Quote the data below in full, please, without altering anything.

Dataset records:

================

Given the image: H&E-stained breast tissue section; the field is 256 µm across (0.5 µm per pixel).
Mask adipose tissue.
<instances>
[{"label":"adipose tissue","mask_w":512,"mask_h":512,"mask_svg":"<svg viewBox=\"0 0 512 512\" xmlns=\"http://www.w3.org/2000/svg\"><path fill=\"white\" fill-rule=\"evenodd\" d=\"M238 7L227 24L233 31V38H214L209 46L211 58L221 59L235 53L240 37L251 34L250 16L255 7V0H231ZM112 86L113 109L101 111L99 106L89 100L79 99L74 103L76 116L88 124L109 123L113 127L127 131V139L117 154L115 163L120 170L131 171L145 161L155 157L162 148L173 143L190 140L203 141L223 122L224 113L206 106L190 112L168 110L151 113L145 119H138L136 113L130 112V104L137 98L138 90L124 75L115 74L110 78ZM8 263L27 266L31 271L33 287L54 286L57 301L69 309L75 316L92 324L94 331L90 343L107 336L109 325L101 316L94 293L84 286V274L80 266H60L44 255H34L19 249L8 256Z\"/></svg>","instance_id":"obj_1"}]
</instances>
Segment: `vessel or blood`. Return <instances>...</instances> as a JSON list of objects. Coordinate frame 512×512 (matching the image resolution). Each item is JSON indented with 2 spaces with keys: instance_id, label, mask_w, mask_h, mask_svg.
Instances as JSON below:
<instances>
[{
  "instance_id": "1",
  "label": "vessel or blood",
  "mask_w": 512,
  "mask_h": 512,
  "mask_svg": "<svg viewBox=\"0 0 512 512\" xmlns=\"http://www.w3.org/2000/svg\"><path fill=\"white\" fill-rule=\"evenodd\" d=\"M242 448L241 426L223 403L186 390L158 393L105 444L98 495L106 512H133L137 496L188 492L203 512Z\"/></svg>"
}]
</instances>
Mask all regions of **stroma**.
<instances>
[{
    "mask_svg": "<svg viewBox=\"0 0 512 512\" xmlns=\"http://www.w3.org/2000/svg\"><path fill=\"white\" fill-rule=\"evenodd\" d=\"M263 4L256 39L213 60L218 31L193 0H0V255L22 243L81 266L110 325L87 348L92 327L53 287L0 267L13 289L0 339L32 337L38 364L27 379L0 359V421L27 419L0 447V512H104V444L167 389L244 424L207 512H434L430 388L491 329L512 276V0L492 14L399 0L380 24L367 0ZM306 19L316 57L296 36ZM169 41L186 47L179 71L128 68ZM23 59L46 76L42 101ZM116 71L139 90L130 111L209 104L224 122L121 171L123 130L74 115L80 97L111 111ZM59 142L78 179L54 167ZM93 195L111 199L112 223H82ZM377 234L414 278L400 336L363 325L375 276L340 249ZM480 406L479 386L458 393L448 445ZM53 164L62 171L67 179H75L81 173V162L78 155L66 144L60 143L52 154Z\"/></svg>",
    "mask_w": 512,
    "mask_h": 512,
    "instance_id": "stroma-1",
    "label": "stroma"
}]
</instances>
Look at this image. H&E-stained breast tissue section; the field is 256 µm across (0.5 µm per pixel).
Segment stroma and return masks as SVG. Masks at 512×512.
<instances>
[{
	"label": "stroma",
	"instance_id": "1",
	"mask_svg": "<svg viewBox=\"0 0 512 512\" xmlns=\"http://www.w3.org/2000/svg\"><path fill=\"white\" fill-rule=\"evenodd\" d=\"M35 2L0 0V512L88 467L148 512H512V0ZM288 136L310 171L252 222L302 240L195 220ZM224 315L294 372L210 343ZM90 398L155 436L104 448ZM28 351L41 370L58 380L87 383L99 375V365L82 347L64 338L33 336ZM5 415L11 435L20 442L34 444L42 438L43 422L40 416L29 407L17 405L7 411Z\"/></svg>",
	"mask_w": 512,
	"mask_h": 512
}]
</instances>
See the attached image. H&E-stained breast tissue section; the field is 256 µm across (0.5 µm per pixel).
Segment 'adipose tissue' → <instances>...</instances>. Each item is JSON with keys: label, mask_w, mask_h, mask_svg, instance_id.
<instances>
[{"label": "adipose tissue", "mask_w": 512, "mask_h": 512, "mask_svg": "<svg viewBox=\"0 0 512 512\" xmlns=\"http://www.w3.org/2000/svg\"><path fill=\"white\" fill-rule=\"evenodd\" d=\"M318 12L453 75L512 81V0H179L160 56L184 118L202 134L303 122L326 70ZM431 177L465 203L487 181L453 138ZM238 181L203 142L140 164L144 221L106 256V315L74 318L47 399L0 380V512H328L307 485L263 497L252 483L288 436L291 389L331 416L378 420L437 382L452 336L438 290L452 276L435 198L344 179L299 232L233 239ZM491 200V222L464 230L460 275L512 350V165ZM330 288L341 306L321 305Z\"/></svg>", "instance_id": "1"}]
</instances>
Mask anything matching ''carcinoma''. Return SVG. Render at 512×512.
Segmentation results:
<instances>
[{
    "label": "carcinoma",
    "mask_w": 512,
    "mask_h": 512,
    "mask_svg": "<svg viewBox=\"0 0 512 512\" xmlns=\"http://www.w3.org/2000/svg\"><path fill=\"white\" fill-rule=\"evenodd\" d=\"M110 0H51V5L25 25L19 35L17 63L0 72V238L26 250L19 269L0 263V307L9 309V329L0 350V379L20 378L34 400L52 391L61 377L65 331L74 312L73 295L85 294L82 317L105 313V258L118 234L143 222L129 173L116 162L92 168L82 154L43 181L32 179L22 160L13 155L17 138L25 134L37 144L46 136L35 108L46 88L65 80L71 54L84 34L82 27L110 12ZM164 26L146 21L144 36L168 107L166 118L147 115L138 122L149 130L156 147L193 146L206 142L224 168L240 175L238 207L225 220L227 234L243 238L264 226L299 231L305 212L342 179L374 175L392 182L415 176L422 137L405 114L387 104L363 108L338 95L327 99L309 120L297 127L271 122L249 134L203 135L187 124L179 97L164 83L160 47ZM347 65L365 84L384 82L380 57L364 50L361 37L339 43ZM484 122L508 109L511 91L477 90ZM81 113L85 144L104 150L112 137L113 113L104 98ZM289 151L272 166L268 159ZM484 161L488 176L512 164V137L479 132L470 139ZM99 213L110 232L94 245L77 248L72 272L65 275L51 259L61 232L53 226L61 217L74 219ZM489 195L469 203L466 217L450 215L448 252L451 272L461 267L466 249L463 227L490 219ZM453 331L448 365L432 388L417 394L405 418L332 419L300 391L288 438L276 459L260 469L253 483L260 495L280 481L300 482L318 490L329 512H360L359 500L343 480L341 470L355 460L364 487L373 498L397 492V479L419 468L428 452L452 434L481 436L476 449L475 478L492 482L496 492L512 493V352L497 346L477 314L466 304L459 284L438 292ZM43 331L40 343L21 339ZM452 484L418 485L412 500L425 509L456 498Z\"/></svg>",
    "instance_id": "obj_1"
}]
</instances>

================

Worked answer:
Given the image: H&E-stained breast tissue section; the field is 256 µm across (0.5 µm per pixel).
Mask adipose tissue.
<instances>
[{"label":"adipose tissue","mask_w":512,"mask_h":512,"mask_svg":"<svg viewBox=\"0 0 512 512\" xmlns=\"http://www.w3.org/2000/svg\"><path fill=\"white\" fill-rule=\"evenodd\" d=\"M238 7L227 24L233 31V38H214L209 46L211 58L221 59L235 53L240 37L251 34L250 16L255 7V0H231ZM112 86L113 109L101 111L99 106L89 100L79 99L74 103L76 116L88 124L109 123L113 127L127 131V139L117 154L115 163L120 170L131 171L145 161L155 157L162 148L173 143L190 140L203 141L223 122L224 113L206 106L190 112L168 110L151 113L145 119H138L136 113L130 112V104L137 98L138 90L124 75L115 74L110 78ZM8 263L27 266L31 271L33 287L54 286L57 301L69 309L75 316L92 324L94 331L90 343L107 336L109 325L101 316L94 293L84 286V274L80 266H60L44 255H34L19 249L8 256Z\"/></svg>","instance_id":"obj_1"}]
</instances>
Segment: `vessel or blood`. Return <instances>...</instances> as a JSON list of objects. Coordinate frame 512×512 (matching the image resolution). Each item is JSON indented with 2 spaces with keys: instance_id, label, mask_w, mask_h, mask_svg.
Instances as JSON below:
<instances>
[{
  "instance_id": "1",
  "label": "vessel or blood",
  "mask_w": 512,
  "mask_h": 512,
  "mask_svg": "<svg viewBox=\"0 0 512 512\" xmlns=\"http://www.w3.org/2000/svg\"><path fill=\"white\" fill-rule=\"evenodd\" d=\"M242 448L241 426L223 403L186 390L158 393L105 444L98 495L106 512H133L137 496L188 492L203 512Z\"/></svg>"
}]
</instances>
Mask all regions of **stroma**.
<instances>
[{
    "mask_svg": "<svg viewBox=\"0 0 512 512\" xmlns=\"http://www.w3.org/2000/svg\"><path fill=\"white\" fill-rule=\"evenodd\" d=\"M263 4L256 39L213 60L218 31L193 0H0V255L22 243L81 266L110 325L87 348L92 327L53 287L0 267L13 289L0 339L32 337L38 364L27 379L0 359V421L27 419L0 447V512H104V444L167 389L244 424L207 512H434L430 388L491 329L512 276V0L492 14L399 0L380 24L367 0ZM306 19L316 57L296 36ZM169 41L186 47L179 71L128 68ZM23 59L46 76L42 101ZM116 71L139 90L130 111L209 104L224 122L121 171L123 130L74 115L80 97L111 111ZM59 142L78 179L54 167ZM93 195L111 199L112 223H82ZM377 234L414 278L400 336L363 325L375 276L340 249ZM480 406L479 386L458 393L448 445ZM53 164L62 171L67 179H75L81 173V162L78 155L66 144L60 143L52 154Z\"/></svg>",
    "mask_w": 512,
    "mask_h": 512,
    "instance_id": "stroma-1",
    "label": "stroma"
}]
</instances>
Look at this image. H&E-stained breast tissue section; the field is 256 µm across (0.5 µm per pixel).
Segment stroma and return masks as SVG. Masks at 512×512.
<instances>
[{
	"label": "stroma",
	"instance_id": "1",
	"mask_svg": "<svg viewBox=\"0 0 512 512\" xmlns=\"http://www.w3.org/2000/svg\"><path fill=\"white\" fill-rule=\"evenodd\" d=\"M35 2L0 0V512L88 467L148 512H512V0ZM288 136L310 171L252 222L302 240L195 220ZM224 315L294 372L210 343ZM90 398L155 436L104 448ZM28 351L41 370L58 380L87 383L99 375V365L82 347L64 338L33 336ZM5 415L11 435L20 442L34 444L42 438L43 422L40 416L29 407L17 405L7 411Z\"/></svg>",
	"mask_w": 512,
	"mask_h": 512
}]
</instances>
See the attached image. H&E-stained breast tissue section; the field is 256 µm across (0.5 µm per pixel).
Segment 'adipose tissue' → <instances>...</instances>. Each item is JSON with keys: label, mask_w, mask_h, mask_svg, instance_id.
<instances>
[{"label": "adipose tissue", "mask_w": 512, "mask_h": 512, "mask_svg": "<svg viewBox=\"0 0 512 512\" xmlns=\"http://www.w3.org/2000/svg\"><path fill=\"white\" fill-rule=\"evenodd\" d=\"M318 12L453 75L512 81V0H179L160 56L184 118L202 134L303 122L326 70ZM431 177L465 203L487 181L453 138ZM238 181L203 142L140 164L144 221L106 256V315L74 318L47 399L0 380V512H328L307 485L263 497L252 483L288 436L291 389L331 416L378 420L437 382L452 336L438 290L452 276L435 198L344 179L299 232L233 239ZM491 200V222L464 230L460 275L512 350V165ZM330 288L341 306L321 305Z\"/></svg>", "instance_id": "1"}]
</instances>
Mask anything matching ''carcinoma''. Return SVG. Render at 512×512.
Segmentation results:
<instances>
[{
    "label": "carcinoma",
    "mask_w": 512,
    "mask_h": 512,
    "mask_svg": "<svg viewBox=\"0 0 512 512\" xmlns=\"http://www.w3.org/2000/svg\"><path fill=\"white\" fill-rule=\"evenodd\" d=\"M110 0H51V5L25 25L19 35L17 63L0 72V238L26 250L19 269L0 263V307L9 309V329L0 350V379L20 378L34 400L52 391L61 377L65 331L74 312L73 295L85 294L82 317L105 313V258L118 234L143 222L129 173L116 162L92 168L82 154L43 181L32 179L22 160L13 155L17 138L25 134L37 144L46 136L35 108L46 88L65 80L71 54L84 34L82 27L110 12ZM164 26L146 21L144 36L168 107L166 118L147 115L138 122L149 130L156 147L193 146L206 142L224 168L240 175L238 207L225 220L227 234L243 238L264 226L299 231L305 212L342 179L374 175L392 182L415 176L422 137L405 114L387 104L363 108L338 95L327 99L309 120L297 127L271 122L249 134L203 135L187 124L179 97L164 83L160 47ZM347 65L365 84L384 82L380 57L364 50L361 37L339 43ZM484 122L508 109L511 91L477 90ZM81 113L85 144L104 150L112 137L113 113L104 98ZM289 151L272 166L268 159ZM484 161L488 176L512 164V137L479 132L470 139ZM99 213L110 232L94 245L77 248L72 272L65 275L51 259L61 232L53 226L61 217L74 219ZM489 195L469 203L466 217L450 215L448 252L451 272L461 267L466 249L463 227L490 219ZM453 331L448 365L432 388L417 394L405 418L332 419L300 391L288 438L276 459L260 469L253 483L260 495L280 481L300 482L318 490L329 512H360L359 500L343 480L341 470L355 460L364 487L373 498L397 492V479L419 468L428 452L452 434L481 436L476 449L475 478L492 482L496 492L512 493V352L497 346L477 314L466 304L459 284L438 292ZM43 331L40 343L21 339ZM452 484L418 485L412 500L425 509L456 498Z\"/></svg>",
    "instance_id": "obj_1"
}]
</instances>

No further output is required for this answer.